Description of the task:
Would you please return the lines of the entries below starting at the line that has "brown trapezoid: (162, 25)" and ending at the line that has "gray square: (125, 224) -> (36, 102), moved", both included, exactly as they are?

__________

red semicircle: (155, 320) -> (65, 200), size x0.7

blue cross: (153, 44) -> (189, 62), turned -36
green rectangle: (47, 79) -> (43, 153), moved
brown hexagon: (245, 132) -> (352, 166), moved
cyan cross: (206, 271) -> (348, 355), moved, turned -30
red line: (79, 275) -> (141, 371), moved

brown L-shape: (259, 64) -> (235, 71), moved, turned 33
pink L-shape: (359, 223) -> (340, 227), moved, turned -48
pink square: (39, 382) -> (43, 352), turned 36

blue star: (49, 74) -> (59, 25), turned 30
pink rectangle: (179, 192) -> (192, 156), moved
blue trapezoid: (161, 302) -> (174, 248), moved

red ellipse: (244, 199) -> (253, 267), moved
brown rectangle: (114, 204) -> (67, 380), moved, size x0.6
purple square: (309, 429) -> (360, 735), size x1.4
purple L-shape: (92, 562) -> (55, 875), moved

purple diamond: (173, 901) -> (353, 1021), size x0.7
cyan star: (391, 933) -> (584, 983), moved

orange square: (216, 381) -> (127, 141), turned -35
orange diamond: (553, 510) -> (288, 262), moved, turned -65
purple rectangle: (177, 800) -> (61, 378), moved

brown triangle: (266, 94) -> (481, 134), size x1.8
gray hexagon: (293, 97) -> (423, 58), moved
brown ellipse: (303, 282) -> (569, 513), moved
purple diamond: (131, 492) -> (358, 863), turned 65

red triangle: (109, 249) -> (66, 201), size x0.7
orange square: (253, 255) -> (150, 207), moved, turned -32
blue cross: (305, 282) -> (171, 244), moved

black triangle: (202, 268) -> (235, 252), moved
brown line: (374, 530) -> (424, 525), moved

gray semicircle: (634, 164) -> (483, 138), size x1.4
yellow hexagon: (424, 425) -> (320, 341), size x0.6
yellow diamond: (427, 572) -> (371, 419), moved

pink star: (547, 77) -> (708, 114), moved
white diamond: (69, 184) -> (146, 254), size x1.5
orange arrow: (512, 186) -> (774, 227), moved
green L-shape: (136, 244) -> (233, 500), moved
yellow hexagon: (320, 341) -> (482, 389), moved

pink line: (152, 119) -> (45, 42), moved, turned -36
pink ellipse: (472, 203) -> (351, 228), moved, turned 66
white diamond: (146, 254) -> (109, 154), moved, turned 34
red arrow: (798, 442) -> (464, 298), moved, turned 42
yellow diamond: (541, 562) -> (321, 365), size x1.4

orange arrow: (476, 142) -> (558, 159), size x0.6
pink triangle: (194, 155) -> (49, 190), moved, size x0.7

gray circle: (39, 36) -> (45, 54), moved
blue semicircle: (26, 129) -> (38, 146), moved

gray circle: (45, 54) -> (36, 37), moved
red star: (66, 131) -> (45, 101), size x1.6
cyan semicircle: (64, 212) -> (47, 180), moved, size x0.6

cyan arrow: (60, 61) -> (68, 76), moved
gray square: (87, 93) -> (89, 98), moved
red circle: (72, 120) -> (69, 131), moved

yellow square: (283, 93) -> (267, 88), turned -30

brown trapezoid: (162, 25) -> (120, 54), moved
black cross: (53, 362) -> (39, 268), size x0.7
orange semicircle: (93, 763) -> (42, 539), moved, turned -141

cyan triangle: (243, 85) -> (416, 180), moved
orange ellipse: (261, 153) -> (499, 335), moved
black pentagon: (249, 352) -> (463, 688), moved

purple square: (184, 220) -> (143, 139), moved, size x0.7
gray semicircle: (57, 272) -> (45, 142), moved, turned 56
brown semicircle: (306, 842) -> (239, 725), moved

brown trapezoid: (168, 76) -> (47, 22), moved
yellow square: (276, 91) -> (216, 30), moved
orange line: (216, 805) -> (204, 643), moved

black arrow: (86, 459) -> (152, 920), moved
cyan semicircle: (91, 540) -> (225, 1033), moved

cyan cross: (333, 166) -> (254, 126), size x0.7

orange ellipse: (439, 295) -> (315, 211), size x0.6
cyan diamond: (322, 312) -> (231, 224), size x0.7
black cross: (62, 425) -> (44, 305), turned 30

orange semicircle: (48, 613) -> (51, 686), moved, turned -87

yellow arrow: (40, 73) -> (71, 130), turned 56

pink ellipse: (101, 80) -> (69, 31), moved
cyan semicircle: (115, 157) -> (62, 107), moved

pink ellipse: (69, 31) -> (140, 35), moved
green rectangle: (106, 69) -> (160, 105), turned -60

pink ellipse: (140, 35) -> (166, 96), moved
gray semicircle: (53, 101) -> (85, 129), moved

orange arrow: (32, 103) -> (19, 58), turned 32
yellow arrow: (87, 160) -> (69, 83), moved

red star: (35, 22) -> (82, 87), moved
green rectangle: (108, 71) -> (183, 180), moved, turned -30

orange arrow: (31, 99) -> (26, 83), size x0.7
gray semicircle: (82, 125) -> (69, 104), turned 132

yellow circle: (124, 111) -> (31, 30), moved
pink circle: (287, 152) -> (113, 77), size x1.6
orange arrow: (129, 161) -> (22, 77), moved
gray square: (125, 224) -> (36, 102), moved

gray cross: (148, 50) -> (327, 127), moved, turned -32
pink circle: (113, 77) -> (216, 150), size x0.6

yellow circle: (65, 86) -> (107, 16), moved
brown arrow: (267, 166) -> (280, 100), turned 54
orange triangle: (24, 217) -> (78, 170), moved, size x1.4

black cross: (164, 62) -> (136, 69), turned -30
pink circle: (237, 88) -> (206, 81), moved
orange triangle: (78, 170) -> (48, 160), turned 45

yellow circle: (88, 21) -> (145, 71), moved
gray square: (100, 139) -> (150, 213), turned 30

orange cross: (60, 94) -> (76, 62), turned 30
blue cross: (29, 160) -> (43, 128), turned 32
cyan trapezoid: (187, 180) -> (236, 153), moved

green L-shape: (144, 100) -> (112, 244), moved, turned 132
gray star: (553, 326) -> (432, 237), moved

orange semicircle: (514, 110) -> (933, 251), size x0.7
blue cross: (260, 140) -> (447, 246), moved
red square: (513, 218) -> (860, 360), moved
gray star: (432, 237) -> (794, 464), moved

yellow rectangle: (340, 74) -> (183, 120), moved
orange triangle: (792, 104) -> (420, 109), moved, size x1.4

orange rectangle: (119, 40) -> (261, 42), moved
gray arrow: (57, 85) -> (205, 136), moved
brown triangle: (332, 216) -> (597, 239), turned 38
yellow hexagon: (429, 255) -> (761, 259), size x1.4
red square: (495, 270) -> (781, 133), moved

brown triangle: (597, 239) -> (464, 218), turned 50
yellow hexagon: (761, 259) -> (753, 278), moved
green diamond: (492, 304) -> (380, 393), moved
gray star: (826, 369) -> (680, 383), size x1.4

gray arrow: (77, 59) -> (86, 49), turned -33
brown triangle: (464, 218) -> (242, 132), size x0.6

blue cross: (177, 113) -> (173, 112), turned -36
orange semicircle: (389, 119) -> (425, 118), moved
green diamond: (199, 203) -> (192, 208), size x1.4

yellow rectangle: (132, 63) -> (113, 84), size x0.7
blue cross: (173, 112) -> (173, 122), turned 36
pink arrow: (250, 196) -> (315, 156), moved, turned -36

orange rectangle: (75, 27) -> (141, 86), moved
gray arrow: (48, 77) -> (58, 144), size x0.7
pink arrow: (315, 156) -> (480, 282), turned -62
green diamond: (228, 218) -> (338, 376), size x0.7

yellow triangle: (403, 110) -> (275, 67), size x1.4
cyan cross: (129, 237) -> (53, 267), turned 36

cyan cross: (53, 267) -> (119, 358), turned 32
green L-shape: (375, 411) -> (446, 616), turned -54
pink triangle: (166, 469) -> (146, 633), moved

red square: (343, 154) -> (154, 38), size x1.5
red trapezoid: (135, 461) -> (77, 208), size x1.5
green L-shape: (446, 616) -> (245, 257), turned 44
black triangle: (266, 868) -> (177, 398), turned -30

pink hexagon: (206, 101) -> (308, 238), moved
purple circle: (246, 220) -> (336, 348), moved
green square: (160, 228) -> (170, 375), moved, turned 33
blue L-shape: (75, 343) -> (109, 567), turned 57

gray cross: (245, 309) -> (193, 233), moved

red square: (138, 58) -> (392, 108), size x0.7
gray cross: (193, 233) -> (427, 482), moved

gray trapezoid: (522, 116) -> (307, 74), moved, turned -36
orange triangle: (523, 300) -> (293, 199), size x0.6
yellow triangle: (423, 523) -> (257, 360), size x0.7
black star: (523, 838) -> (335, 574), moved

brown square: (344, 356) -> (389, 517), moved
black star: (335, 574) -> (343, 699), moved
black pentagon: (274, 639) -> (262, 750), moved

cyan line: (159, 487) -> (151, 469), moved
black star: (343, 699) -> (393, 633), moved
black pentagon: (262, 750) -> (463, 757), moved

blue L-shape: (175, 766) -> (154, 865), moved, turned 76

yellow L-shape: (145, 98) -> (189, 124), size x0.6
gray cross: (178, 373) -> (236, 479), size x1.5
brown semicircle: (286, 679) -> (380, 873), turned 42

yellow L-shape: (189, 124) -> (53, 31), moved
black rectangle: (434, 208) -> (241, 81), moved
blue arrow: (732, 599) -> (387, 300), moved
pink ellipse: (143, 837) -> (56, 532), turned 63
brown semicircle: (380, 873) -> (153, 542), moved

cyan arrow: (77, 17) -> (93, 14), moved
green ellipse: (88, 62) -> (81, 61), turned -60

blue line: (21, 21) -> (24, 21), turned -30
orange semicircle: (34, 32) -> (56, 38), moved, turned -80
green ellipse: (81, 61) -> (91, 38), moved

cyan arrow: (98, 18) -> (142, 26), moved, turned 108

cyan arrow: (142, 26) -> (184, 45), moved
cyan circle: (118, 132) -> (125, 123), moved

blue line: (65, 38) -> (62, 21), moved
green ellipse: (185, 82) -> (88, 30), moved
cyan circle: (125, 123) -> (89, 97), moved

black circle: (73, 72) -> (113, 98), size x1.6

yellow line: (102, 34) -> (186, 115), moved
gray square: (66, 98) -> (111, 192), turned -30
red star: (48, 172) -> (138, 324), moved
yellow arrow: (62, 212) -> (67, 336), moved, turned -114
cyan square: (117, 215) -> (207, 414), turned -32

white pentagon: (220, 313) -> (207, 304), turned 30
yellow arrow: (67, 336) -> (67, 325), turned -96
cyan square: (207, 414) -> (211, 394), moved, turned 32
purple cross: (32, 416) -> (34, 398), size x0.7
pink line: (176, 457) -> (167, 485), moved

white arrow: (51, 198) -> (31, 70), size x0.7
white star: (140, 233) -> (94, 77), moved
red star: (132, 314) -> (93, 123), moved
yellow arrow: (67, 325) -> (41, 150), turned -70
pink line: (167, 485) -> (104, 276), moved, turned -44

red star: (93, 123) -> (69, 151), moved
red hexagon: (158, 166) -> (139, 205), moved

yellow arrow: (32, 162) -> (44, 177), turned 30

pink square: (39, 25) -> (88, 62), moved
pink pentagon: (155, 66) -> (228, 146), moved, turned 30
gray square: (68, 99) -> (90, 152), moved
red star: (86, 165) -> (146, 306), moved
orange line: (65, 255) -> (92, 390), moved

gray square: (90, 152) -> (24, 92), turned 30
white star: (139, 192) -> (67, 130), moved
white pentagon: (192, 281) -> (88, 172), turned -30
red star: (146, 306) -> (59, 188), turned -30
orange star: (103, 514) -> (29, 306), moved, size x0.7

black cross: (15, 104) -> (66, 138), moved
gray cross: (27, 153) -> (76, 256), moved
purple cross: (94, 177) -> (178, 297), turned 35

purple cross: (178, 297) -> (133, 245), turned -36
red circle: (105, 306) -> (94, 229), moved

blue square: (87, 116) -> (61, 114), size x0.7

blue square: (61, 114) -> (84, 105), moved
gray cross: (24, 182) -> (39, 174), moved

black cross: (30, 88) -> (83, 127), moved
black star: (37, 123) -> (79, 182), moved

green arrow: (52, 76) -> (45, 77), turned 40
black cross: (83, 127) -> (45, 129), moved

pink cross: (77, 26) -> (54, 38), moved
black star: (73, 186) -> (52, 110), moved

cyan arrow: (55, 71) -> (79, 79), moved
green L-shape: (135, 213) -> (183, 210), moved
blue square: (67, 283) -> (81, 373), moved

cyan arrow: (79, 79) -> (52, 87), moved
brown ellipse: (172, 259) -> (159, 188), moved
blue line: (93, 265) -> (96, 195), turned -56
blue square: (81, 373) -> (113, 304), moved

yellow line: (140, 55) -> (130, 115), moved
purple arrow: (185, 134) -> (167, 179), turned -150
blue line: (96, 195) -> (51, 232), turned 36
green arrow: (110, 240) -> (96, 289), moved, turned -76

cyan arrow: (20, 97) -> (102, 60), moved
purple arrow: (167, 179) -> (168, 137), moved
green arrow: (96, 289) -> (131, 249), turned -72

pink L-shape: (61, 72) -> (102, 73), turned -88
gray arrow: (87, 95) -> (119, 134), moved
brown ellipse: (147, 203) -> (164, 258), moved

__________

Result for this exercise:
brown trapezoid: (162, 25) -> (120, 54), moved
black cross: (53, 362) -> (39, 268), size x0.7
orange semicircle: (93, 763) -> (42, 539), moved, turned -141

cyan triangle: (243, 85) -> (416, 180), moved
orange ellipse: (261, 153) -> (499, 335), moved
black pentagon: (249, 352) -> (463, 688), moved

purple square: (184, 220) -> (143, 139), moved, size x0.7
gray semicircle: (57, 272) -> (45, 142), moved, turned 56
brown semicircle: (306, 842) -> (239, 725), moved

brown trapezoid: (168, 76) -> (47, 22), moved
yellow square: (276, 91) -> (216, 30), moved
orange line: (216, 805) -> (204, 643), moved

black arrow: (86, 459) -> (152, 920), moved
cyan semicircle: (91, 540) -> (225, 1033), moved

cyan cross: (333, 166) -> (254, 126), size x0.7

orange ellipse: (439, 295) -> (315, 211), size x0.6
cyan diamond: (322, 312) -> (231, 224), size x0.7
black cross: (62, 425) -> (44, 305), turned 30

orange semicircle: (48, 613) -> (51, 686), moved, turned -87

yellow arrow: (40, 73) -> (71, 130), turned 56

pink ellipse: (101, 80) -> (69, 31), moved
cyan semicircle: (115, 157) -> (62, 107), moved

pink ellipse: (69, 31) -> (140, 35), moved
green rectangle: (106, 69) -> (160, 105), turned -60

pink ellipse: (140, 35) -> (166, 96), moved
gray semicircle: (53, 101) -> (85, 129), moved

orange arrow: (32, 103) -> (19, 58), turned 32
yellow arrow: (87, 160) -> (69, 83), moved

red star: (35, 22) -> (82, 87), moved
green rectangle: (108, 71) -> (183, 180), moved, turned -30

orange arrow: (31, 99) -> (26, 83), size x0.7
gray semicircle: (82, 125) -> (69, 104), turned 132

yellow circle: (124, 111) -> (31, 30), moved
pink circle: (287, 152) -> (113, 77), size x1.6
orange arrow: (129, 161) -> (22, 77), moved
gray square: (125, 224) -> (36, 102), moved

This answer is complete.